▶ [About this task]: Comb the records below for the string "ciężarówka" and copy each line where it turns up.

▶ [Material provided]:
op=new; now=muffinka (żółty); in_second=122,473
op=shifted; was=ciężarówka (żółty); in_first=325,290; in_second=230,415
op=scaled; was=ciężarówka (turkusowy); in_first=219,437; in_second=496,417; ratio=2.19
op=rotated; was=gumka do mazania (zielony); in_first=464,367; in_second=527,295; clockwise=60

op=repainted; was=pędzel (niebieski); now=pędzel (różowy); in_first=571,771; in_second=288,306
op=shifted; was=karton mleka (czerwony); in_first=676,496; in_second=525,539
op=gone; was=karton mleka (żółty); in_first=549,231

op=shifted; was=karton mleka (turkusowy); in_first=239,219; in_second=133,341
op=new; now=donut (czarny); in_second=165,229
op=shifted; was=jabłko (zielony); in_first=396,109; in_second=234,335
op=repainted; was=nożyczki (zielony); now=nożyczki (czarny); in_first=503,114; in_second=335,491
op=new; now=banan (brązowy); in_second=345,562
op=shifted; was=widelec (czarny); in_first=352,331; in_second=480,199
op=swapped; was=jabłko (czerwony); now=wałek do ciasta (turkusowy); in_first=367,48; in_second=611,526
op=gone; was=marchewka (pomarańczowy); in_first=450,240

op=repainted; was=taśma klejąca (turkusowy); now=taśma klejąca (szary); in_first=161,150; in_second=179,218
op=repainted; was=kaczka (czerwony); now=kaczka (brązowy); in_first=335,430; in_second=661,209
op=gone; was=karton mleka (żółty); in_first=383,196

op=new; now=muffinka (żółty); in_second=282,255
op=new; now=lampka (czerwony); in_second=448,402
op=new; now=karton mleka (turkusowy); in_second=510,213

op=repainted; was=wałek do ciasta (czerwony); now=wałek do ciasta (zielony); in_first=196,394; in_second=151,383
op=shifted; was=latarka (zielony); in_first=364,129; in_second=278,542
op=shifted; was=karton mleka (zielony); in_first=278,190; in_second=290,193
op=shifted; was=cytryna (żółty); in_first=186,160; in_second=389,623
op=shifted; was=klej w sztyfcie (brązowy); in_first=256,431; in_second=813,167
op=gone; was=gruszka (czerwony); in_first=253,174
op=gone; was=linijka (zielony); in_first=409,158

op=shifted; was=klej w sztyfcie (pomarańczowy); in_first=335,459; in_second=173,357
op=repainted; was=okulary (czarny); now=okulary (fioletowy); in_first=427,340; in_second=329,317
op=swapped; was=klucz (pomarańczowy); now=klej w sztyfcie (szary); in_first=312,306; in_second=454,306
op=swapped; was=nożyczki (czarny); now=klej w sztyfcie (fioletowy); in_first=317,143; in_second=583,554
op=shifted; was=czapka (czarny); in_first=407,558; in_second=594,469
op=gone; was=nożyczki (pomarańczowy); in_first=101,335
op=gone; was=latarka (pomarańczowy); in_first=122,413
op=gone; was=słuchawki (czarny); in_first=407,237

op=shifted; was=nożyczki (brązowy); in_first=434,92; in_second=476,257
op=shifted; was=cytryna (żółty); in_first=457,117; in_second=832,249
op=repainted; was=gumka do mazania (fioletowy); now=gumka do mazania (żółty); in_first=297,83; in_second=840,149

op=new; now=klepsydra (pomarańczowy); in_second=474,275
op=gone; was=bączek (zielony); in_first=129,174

▶ [Your response]:
op=shifted; was=ciężarówka (żółty); in_first=325,290; in_second=230,415
op=scaled; was=ciężarówka (turkusowy); in_first=219,437; in_second=496,417; ratio=2.19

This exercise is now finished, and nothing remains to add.